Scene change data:
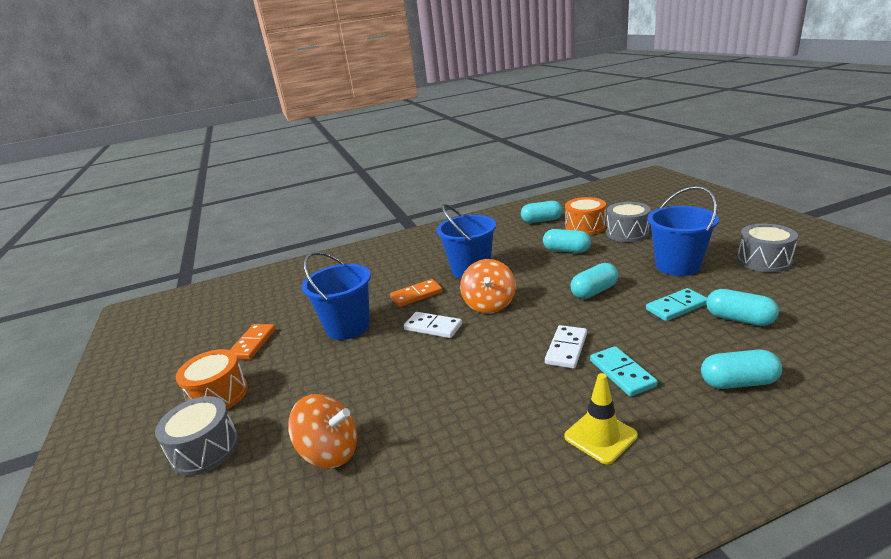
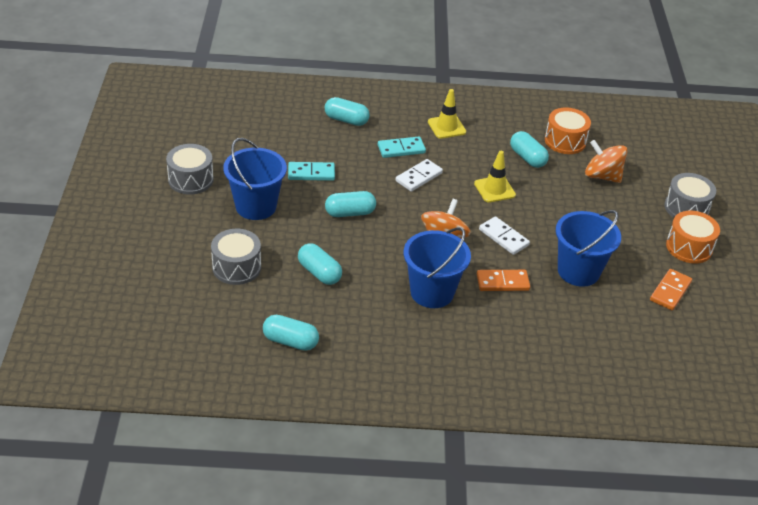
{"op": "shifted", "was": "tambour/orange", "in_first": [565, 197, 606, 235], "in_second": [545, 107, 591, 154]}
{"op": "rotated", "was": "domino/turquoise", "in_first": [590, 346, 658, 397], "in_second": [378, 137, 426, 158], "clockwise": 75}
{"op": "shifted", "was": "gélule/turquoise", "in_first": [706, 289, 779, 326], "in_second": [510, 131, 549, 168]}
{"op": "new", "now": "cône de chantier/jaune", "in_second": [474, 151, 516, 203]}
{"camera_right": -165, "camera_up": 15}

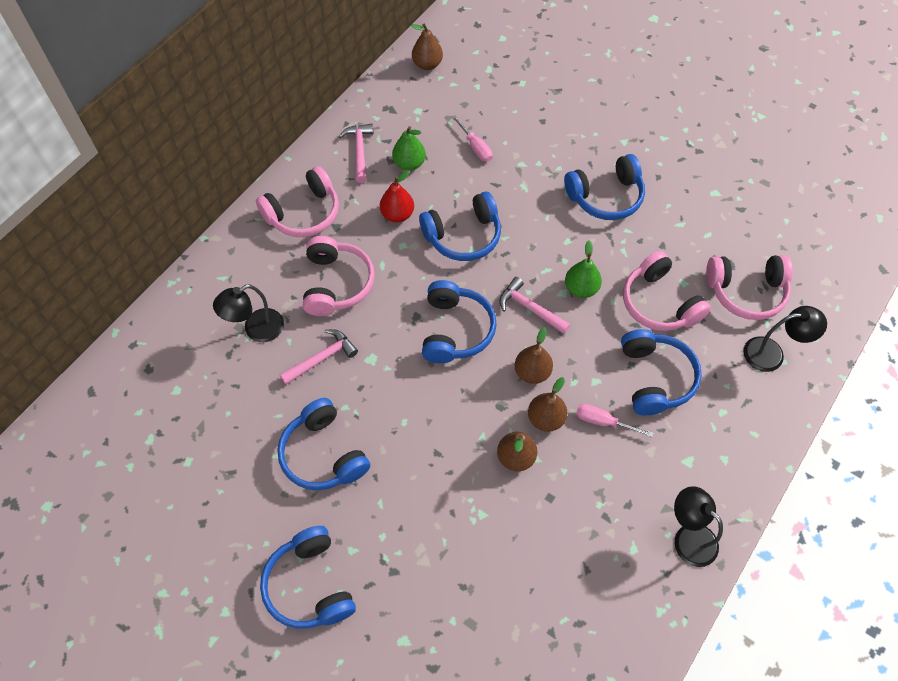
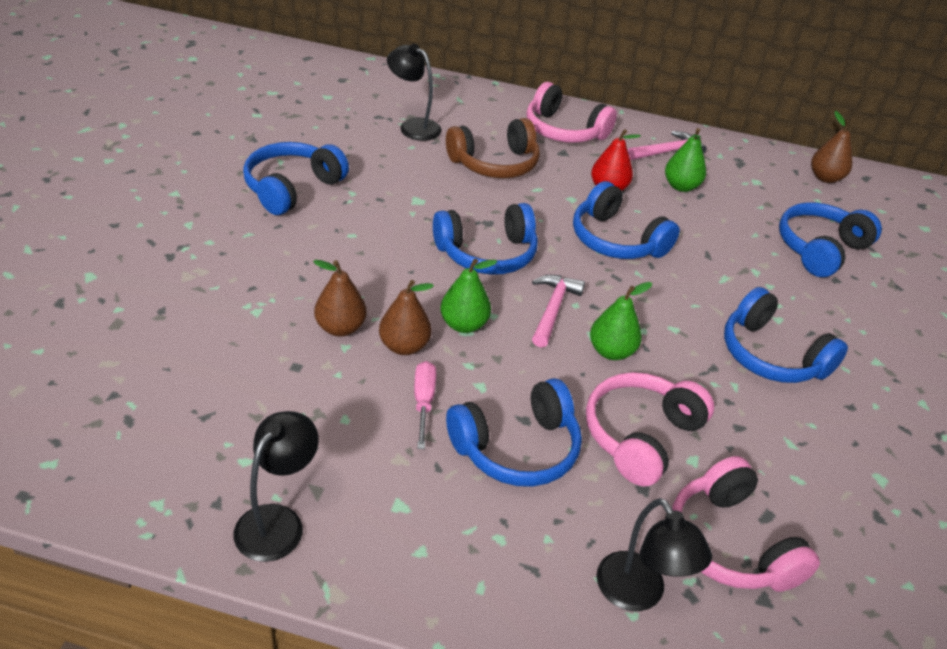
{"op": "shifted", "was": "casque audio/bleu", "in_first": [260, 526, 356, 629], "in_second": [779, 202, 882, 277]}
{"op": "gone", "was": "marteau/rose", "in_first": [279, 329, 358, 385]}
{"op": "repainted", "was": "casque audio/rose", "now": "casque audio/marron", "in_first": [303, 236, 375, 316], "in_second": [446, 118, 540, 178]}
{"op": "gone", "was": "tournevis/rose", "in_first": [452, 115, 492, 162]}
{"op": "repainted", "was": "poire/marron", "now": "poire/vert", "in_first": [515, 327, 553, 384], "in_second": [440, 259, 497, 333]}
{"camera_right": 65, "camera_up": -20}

--

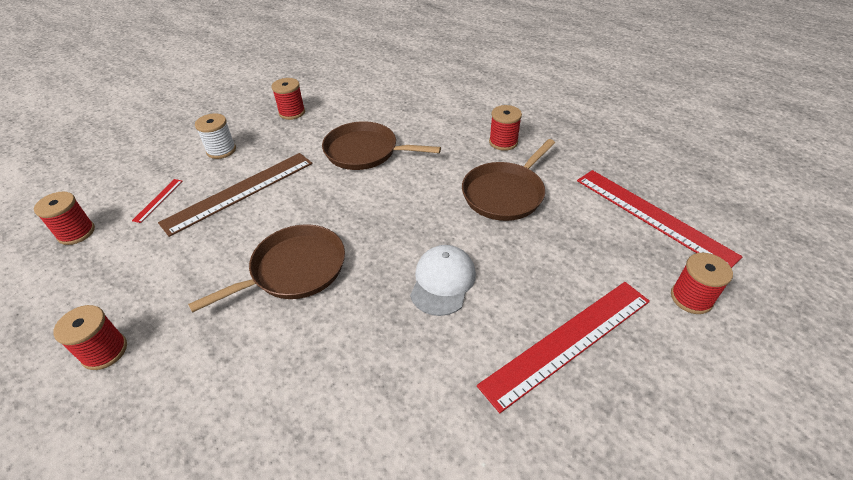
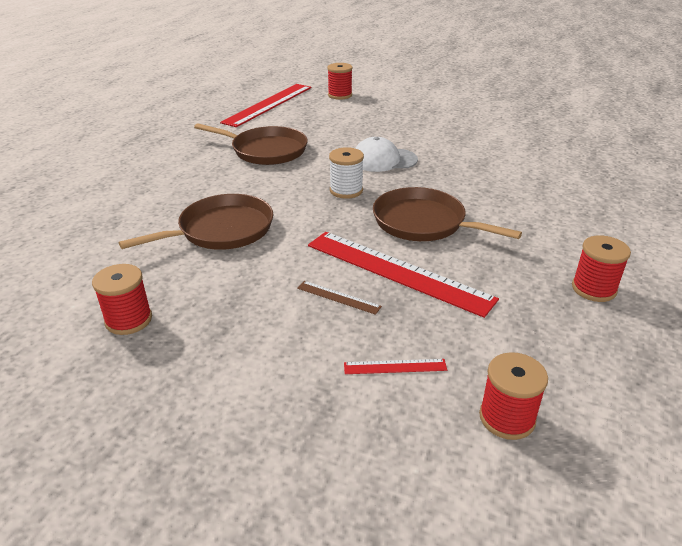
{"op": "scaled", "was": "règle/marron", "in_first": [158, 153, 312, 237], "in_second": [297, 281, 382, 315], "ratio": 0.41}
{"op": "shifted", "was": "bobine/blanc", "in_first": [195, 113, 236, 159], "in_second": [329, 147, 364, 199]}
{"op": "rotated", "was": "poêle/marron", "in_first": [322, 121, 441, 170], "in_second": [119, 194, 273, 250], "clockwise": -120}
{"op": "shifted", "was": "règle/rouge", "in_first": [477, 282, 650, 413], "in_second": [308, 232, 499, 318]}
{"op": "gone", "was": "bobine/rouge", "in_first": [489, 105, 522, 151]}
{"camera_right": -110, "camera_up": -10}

Your objective ->
Please provide nothing but the number of lines in the records that hold the string "audio".

Completed exercise ->
2